» **TASK DETAILS**: Please filter the entries for the word "turquoise" and copy every line that has it.
_ _ _
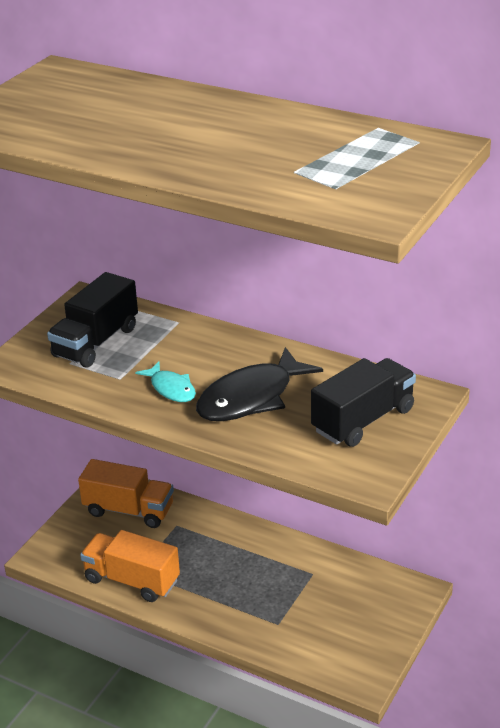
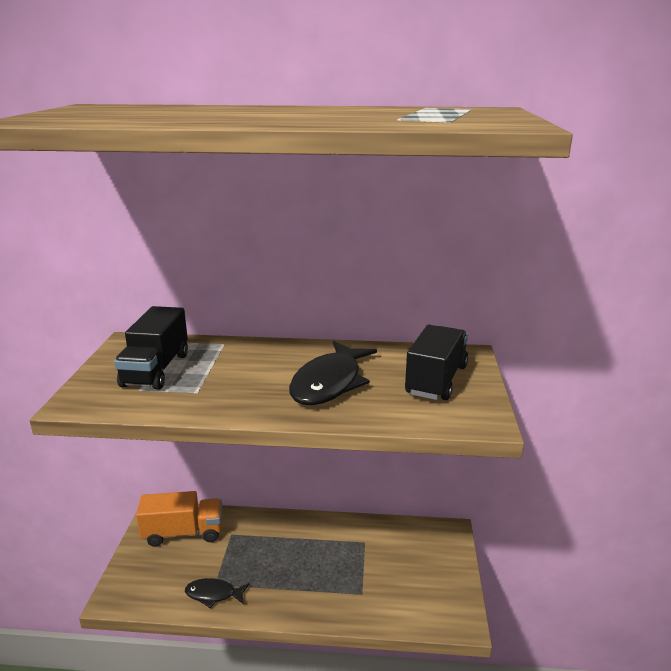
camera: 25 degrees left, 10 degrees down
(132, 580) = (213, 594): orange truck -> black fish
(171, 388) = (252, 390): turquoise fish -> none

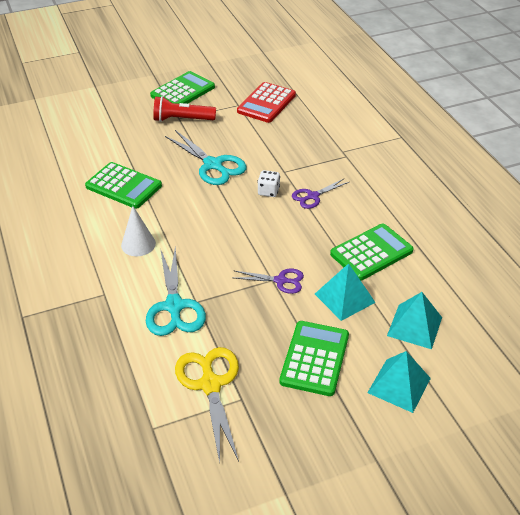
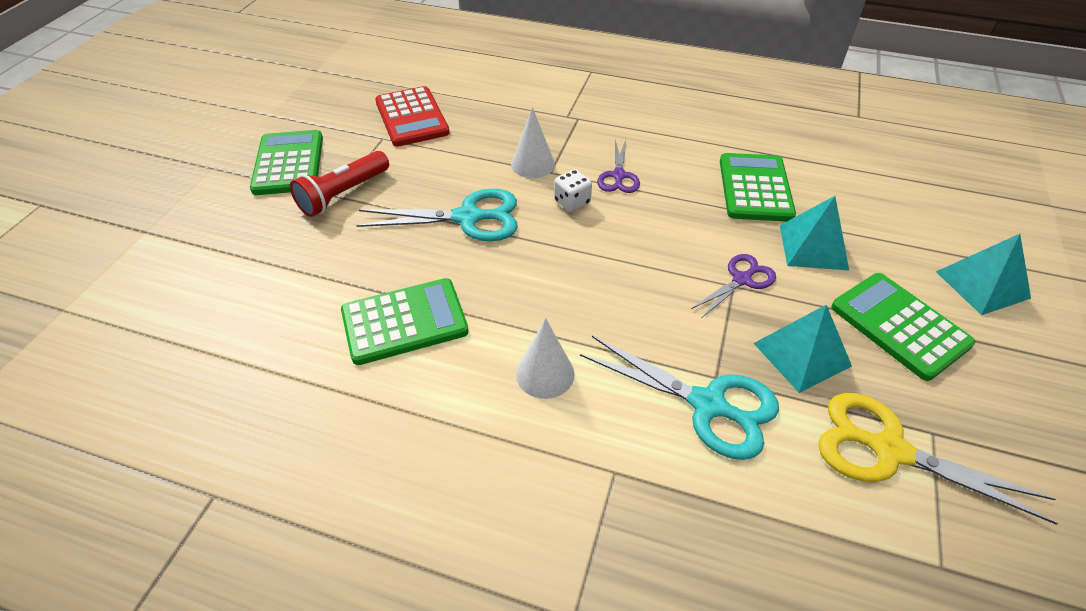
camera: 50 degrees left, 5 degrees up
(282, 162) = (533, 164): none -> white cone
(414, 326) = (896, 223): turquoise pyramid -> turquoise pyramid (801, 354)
_ _ _
» **TASK RESULT**:
(171, 388) = (252, 390): turquoise fish -> none
(414, 326) = (896, 223): turquoise pyramid -> turquoise pyramid (801, 354)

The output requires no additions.